• _Activity_: Look in the material below for the line holding "(606, 529) = (686, 680): purple". Set it down exactly, with each later line up to and including the line holding "(660, 380) = (720, 485): none -> brown book".

• _Records for this exercise_:
◇ ◇ ◇

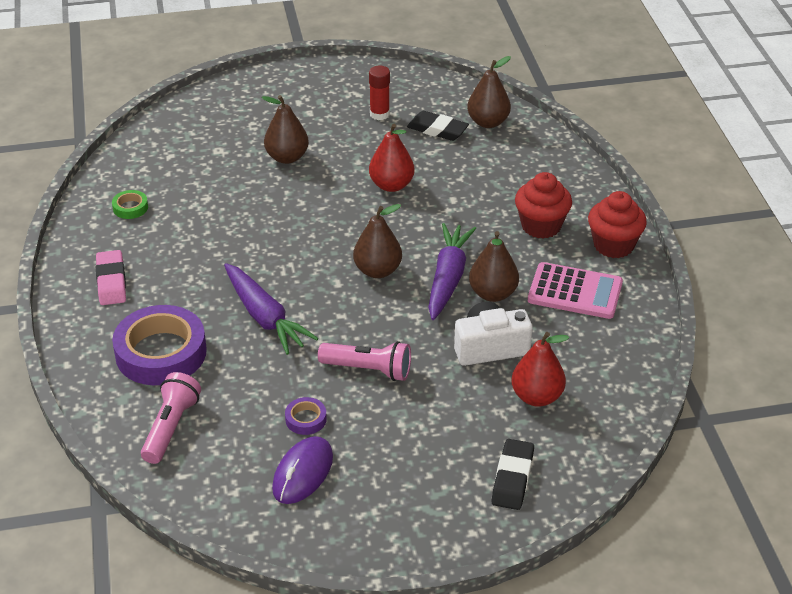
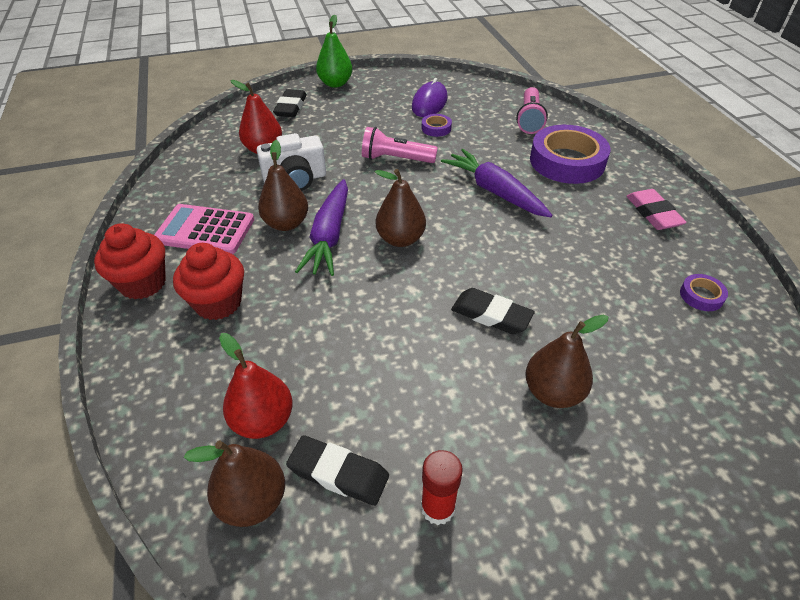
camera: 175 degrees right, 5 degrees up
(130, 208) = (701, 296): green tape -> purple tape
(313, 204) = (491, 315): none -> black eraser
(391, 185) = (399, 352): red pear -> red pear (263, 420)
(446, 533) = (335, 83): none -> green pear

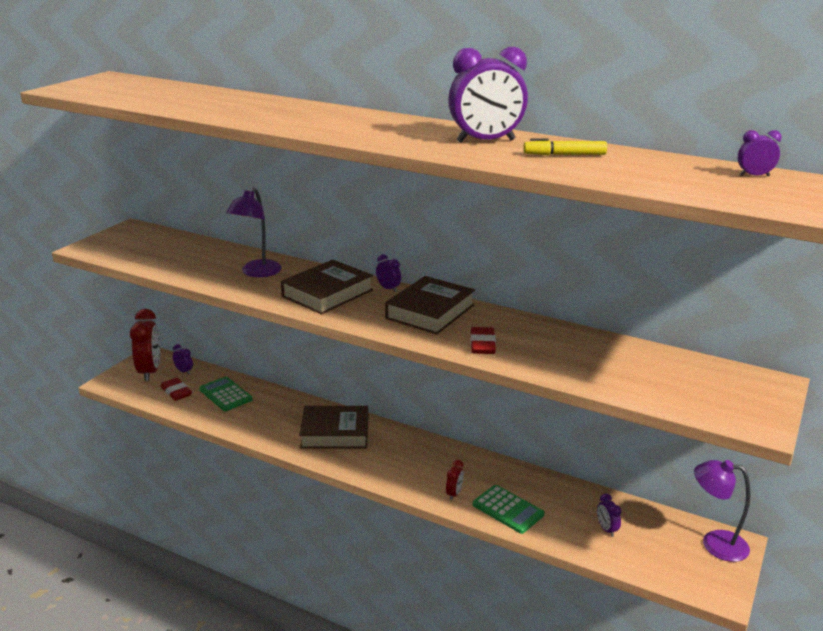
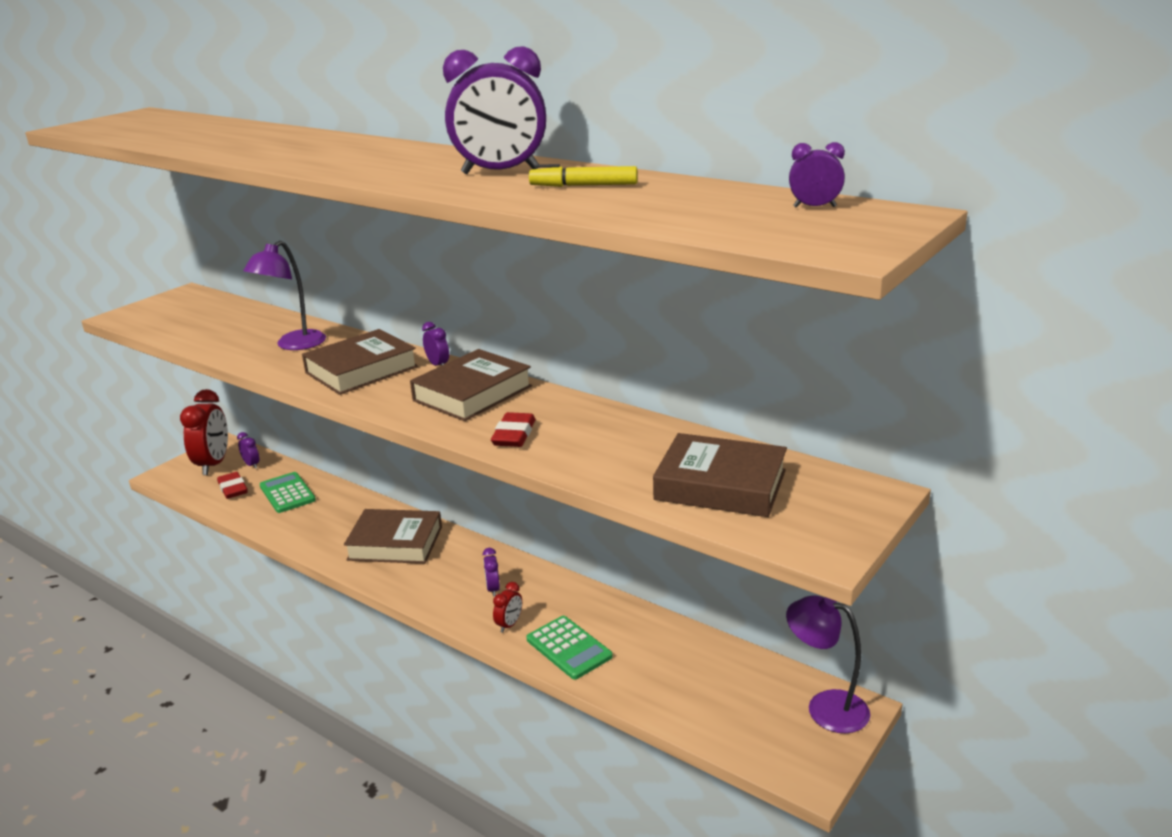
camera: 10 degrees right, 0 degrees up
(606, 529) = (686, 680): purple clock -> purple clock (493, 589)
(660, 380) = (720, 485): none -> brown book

◇ ◇ ◇

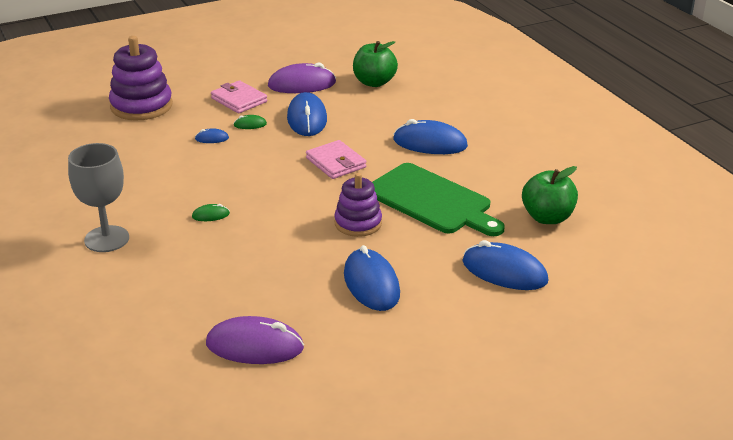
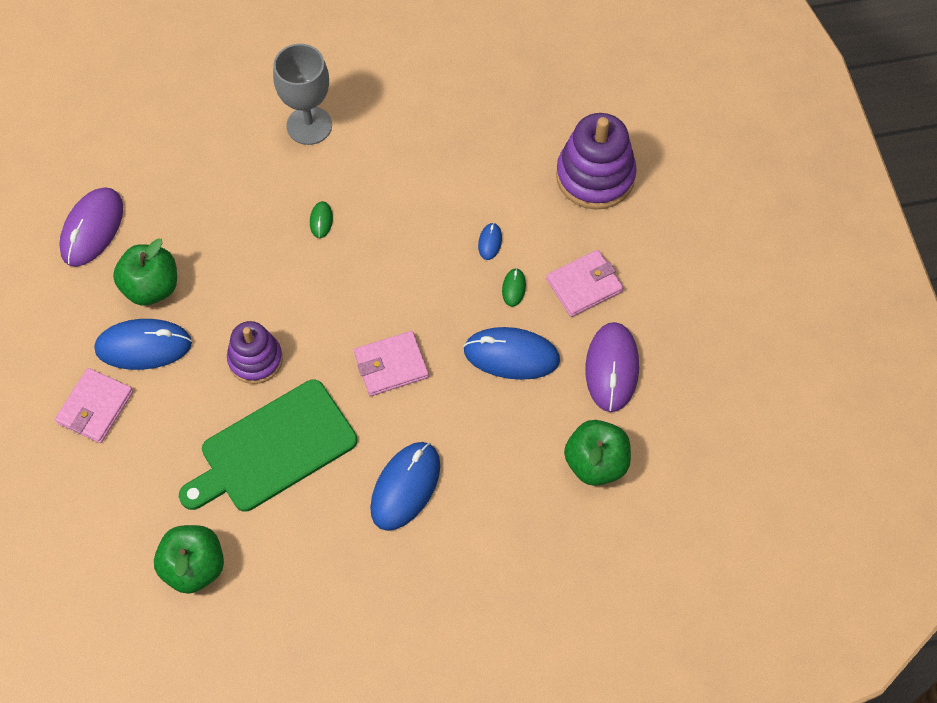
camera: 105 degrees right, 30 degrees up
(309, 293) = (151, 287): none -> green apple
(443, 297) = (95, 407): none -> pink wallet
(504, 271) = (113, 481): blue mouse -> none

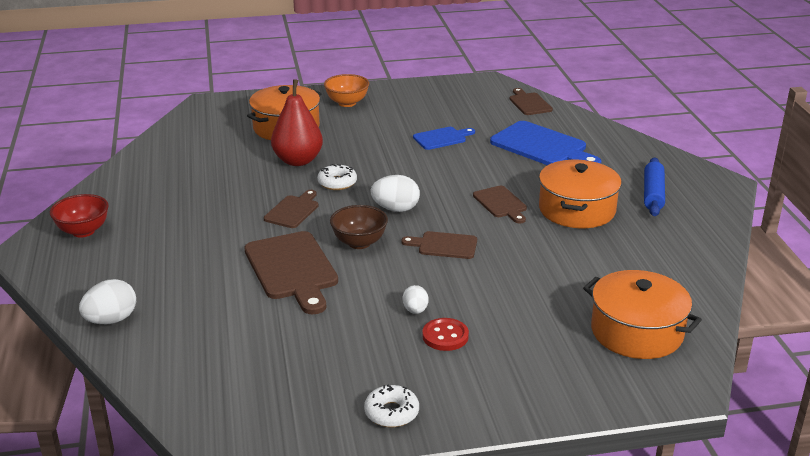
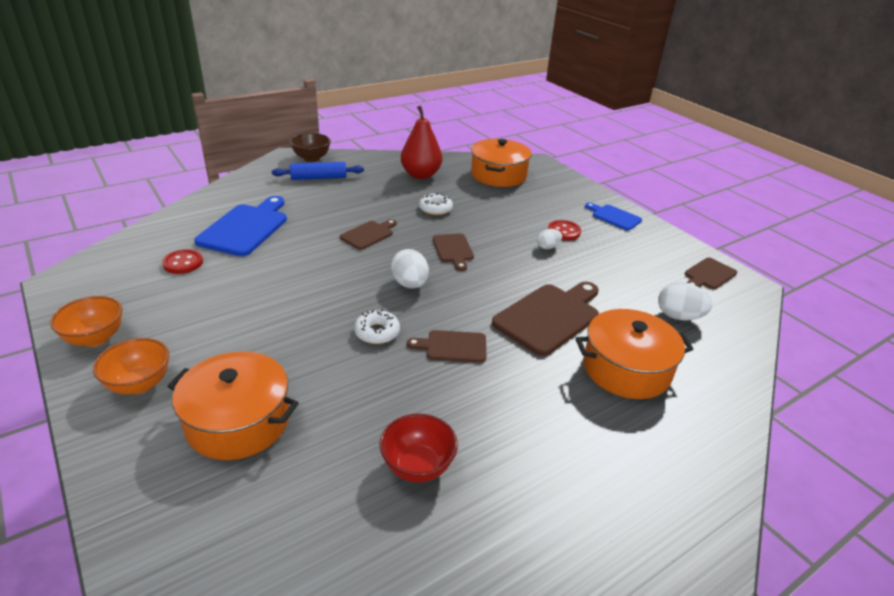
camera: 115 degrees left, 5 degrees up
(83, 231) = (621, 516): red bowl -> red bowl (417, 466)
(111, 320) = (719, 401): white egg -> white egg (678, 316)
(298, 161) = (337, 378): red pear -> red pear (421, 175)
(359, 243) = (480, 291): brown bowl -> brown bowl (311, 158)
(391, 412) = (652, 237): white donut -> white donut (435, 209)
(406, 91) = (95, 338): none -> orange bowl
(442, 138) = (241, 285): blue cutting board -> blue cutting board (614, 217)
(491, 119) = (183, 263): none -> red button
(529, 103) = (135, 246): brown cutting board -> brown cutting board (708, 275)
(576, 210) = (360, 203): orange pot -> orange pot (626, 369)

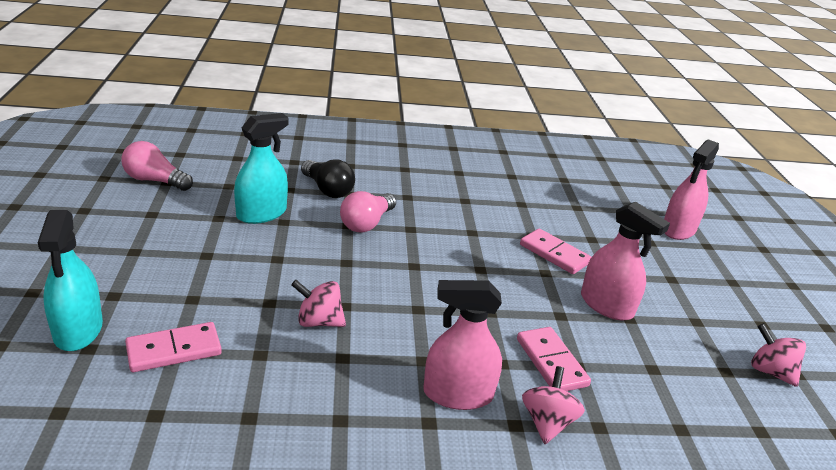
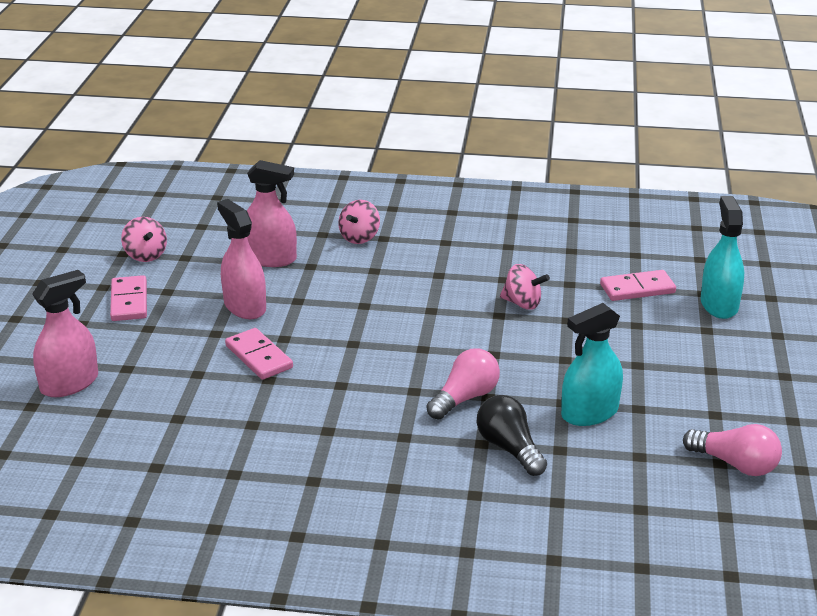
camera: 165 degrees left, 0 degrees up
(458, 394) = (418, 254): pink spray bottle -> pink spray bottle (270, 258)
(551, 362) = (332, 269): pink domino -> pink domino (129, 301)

◇ ◇ ◇

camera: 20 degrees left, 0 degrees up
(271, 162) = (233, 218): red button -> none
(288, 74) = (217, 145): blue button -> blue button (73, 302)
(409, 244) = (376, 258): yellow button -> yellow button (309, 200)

◇ ◇ ◇

• _Result for this exercise_:
(606, 529) = (686, 680): purple clock -> purple clock (493, 589)
(660, 380) = (720, 485): none -> brown book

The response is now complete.